⟨

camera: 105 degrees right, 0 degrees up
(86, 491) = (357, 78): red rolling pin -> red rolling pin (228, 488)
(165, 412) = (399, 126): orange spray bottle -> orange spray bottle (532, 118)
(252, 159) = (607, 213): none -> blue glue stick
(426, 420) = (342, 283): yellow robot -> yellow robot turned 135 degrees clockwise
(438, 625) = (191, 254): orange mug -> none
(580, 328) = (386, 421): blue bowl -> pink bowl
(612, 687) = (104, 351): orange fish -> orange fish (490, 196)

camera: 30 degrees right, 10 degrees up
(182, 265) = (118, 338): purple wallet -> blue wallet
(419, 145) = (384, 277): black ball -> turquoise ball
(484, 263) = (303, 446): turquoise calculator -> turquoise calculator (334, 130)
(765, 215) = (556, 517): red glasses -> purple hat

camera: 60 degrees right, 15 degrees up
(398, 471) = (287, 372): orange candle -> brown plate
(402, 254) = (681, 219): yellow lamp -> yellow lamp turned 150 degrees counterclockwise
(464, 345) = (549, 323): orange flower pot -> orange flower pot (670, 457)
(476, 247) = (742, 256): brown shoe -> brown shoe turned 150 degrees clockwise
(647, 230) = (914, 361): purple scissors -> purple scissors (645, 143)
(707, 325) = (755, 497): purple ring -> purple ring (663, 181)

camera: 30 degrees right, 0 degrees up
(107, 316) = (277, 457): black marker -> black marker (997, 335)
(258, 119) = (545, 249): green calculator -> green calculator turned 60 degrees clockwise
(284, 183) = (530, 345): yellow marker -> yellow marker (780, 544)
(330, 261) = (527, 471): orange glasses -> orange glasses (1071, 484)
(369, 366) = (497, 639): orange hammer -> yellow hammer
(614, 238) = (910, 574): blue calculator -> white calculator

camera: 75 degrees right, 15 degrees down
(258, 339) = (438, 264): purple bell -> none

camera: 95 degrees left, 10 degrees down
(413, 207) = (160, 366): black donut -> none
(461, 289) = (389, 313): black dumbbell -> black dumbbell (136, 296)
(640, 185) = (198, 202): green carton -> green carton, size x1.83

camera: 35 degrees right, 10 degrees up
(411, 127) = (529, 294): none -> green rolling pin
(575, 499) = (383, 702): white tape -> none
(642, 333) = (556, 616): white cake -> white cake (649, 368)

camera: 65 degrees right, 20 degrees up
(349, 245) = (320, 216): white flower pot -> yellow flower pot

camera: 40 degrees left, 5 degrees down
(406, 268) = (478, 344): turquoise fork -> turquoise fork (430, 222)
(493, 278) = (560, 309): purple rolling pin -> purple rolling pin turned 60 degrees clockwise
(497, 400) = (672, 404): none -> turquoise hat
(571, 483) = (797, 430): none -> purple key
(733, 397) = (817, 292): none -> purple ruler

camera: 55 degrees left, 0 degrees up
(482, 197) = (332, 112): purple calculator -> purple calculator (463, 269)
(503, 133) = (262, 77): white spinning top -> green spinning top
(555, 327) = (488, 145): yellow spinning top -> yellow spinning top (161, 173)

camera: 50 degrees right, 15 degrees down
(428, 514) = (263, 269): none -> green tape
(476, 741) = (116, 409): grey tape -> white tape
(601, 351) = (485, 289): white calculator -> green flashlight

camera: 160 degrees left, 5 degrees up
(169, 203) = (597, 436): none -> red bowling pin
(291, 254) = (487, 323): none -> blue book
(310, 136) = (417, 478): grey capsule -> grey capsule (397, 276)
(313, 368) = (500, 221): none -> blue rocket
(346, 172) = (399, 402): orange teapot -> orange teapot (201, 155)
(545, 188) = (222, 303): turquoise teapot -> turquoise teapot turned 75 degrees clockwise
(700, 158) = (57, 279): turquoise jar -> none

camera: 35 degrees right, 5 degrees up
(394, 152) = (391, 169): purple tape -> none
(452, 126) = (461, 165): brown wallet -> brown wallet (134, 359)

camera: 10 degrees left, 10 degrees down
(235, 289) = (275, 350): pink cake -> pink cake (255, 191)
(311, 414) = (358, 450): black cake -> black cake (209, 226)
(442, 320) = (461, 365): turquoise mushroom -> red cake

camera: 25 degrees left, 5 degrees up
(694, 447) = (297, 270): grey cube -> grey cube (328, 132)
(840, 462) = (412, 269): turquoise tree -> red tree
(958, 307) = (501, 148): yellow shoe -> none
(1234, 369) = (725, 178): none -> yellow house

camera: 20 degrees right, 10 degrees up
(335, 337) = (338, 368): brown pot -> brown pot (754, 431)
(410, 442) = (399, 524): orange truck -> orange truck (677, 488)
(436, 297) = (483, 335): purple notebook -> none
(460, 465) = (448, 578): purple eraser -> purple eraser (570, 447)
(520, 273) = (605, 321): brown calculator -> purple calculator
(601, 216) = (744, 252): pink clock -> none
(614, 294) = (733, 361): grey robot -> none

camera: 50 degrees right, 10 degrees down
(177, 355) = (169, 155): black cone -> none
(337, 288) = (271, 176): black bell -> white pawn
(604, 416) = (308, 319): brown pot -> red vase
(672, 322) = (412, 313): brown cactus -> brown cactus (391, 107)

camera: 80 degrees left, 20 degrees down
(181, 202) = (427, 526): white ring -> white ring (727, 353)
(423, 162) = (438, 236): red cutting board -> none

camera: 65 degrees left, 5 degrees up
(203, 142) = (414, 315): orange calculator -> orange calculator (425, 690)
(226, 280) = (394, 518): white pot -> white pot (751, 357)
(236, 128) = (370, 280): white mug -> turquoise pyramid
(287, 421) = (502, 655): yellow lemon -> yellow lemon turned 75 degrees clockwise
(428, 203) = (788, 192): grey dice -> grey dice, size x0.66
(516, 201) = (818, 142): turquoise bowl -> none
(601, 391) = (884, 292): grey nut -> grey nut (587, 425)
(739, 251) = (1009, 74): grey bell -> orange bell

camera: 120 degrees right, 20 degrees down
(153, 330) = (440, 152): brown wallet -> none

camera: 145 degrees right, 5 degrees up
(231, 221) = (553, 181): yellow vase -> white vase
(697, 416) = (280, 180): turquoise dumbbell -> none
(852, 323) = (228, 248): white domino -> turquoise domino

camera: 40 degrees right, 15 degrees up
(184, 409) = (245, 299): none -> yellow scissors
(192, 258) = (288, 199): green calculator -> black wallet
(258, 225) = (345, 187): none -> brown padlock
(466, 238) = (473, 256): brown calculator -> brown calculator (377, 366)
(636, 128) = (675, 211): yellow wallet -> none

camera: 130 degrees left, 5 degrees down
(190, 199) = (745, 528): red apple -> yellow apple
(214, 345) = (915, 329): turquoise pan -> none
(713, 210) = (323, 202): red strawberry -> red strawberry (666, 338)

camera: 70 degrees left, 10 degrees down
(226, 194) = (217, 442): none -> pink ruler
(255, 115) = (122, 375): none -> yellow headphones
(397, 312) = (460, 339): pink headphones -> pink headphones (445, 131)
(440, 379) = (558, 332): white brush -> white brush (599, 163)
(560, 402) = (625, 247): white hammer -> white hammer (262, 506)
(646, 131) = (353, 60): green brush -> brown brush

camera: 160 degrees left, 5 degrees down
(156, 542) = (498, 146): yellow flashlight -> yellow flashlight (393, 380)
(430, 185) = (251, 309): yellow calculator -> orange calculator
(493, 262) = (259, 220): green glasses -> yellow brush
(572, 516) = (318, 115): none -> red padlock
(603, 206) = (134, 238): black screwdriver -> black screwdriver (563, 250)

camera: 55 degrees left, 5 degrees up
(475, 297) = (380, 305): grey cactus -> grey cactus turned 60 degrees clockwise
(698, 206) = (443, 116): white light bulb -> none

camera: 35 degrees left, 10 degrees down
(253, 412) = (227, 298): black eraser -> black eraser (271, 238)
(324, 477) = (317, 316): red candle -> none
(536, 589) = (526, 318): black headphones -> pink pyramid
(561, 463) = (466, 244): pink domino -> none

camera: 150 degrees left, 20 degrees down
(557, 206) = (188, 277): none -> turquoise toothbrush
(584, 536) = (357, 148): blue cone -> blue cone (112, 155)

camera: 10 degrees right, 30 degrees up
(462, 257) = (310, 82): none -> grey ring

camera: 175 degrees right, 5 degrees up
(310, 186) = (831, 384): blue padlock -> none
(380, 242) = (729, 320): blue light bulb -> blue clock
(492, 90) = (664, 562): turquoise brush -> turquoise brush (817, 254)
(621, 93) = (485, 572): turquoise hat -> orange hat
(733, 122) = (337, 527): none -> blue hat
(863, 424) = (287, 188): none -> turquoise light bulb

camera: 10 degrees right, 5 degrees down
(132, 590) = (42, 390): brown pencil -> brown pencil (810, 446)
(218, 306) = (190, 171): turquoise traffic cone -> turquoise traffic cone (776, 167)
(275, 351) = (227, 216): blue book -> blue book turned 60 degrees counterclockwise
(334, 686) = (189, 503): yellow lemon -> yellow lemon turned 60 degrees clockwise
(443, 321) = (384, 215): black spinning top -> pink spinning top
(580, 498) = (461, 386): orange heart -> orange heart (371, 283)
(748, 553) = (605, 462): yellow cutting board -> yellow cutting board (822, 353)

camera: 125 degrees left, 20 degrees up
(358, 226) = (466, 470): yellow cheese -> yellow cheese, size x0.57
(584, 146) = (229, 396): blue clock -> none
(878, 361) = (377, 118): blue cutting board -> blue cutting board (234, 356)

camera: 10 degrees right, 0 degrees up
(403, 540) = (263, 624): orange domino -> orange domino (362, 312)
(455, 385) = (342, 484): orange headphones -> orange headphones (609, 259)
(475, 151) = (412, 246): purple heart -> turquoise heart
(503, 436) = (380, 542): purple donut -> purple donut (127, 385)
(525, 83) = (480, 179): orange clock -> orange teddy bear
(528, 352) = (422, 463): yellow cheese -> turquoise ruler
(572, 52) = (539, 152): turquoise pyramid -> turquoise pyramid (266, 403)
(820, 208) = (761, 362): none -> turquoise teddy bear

⟩

▶ To do
Each line from the top of the material above through the line with "(438, 625) = (191, 254): orange mug -> none" must be echoed exactly, and no other line.

▶ Exercise answer
camera: 105 degrees right, 0 degrees up
(86, 491) = (357, 78): red rolling pin -> red rolling pin (228, 488)
(165, 412) = (399, 126): orange spray bottle -> orange spray bottle (532, 118)
(252, 159) = (607, 213): none -> blue glue stick
(426, 420) = (342, 283): yellow robot -> yellow robot turned 135 degrees clockwise
(438, 625) = (191, 254): orange mug -> none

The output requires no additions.